Work to complete:
Go through the listing that follows and write it out exactly. Drop the pictures.

Provided data:
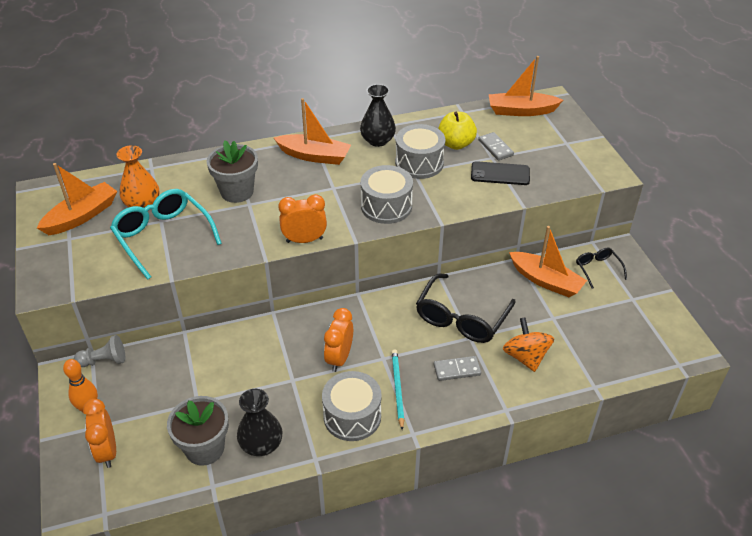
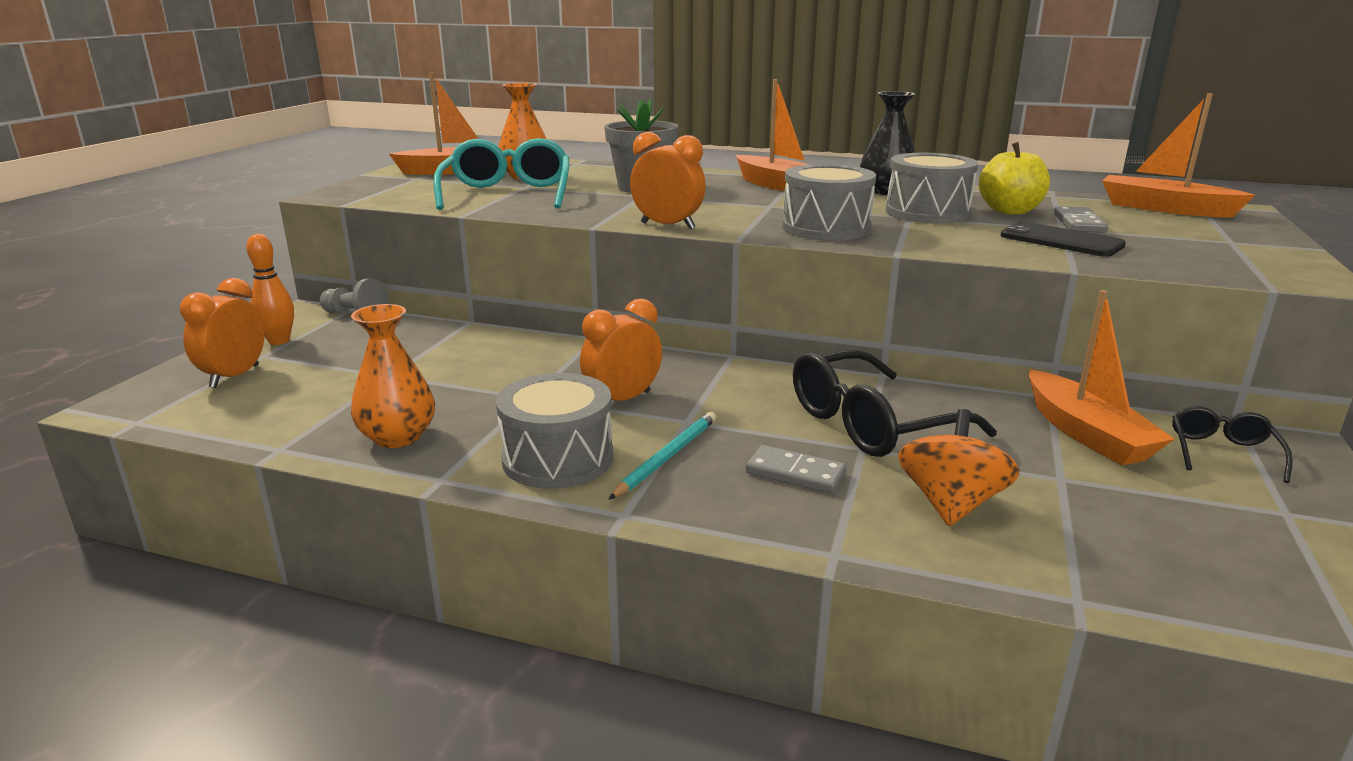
camera: 35 degrees right, 20 degrees down
(205, 448) = (330, 414): grey flower pot -> none
(261, 444) = (398, 437): black vase -> orange vase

Output for this task:
camera: 35 degrees right, 20 degrees down
(205, 448) = (330, 414): grey flower pot -> none
(261, 444) = (398, 437): black vase -> orange vase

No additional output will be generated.